### ABOUT THIS TASK
Please write out, exactly as given, every line of the entries below up to and including the line with "to (381 135)".

(Before-and-after object listings)

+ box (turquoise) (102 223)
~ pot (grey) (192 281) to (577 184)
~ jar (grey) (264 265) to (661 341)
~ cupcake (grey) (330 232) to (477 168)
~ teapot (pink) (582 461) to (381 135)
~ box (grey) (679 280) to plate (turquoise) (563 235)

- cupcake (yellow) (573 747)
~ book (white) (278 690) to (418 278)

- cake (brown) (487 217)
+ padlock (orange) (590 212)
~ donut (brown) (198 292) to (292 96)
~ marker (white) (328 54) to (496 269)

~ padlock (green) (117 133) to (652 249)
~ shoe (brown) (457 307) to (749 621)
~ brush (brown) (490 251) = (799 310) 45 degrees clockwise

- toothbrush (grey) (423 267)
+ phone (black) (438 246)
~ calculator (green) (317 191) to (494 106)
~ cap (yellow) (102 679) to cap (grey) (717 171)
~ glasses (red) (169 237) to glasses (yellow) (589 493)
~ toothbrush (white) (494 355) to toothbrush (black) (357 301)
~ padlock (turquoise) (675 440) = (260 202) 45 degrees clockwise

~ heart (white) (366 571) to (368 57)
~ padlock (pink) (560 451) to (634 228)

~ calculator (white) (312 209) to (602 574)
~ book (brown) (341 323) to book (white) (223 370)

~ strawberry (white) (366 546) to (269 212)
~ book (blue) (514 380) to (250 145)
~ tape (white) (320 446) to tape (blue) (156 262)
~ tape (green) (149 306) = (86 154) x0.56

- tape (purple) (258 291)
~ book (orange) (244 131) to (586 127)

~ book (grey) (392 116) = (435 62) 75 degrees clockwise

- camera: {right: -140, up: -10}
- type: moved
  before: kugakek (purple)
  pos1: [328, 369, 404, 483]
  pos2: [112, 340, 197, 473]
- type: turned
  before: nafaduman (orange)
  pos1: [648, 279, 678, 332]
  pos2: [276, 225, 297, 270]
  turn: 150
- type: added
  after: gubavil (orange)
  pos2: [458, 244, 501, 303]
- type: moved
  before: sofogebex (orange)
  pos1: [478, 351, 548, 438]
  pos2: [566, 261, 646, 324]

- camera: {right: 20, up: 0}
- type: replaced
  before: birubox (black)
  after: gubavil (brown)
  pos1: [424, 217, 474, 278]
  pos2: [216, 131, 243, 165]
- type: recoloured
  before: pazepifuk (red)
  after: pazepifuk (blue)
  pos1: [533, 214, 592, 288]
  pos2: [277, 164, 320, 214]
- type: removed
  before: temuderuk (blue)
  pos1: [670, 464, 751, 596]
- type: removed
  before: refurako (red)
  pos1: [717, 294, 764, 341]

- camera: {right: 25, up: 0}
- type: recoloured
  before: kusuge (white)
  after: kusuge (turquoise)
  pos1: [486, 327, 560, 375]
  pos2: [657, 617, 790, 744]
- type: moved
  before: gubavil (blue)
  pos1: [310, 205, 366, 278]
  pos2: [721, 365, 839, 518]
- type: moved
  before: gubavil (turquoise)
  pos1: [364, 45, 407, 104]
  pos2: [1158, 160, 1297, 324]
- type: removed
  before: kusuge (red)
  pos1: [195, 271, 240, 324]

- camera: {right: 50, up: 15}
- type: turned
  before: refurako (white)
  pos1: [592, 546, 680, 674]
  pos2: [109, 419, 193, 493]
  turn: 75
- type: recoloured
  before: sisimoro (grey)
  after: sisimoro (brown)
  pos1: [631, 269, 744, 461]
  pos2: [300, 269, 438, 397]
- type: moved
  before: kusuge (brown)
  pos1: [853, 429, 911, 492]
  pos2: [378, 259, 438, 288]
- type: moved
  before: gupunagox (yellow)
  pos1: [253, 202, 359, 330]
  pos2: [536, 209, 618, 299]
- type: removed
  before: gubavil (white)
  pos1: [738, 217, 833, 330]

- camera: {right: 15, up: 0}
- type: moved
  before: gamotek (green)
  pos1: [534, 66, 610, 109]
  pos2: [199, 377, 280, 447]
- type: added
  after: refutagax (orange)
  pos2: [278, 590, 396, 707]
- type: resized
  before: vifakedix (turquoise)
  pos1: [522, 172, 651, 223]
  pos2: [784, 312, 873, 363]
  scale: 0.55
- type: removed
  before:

### SOLVED EXERCISE
+ box (turquoise) (102 223)
~ pot (grey) (192 281) to (577 184)
~ jar (grey) (264 265) to (661 341)
~ cupcake (grey) (330 232) to (477 168)
~ teapot (pink) (582 461) to (381 135)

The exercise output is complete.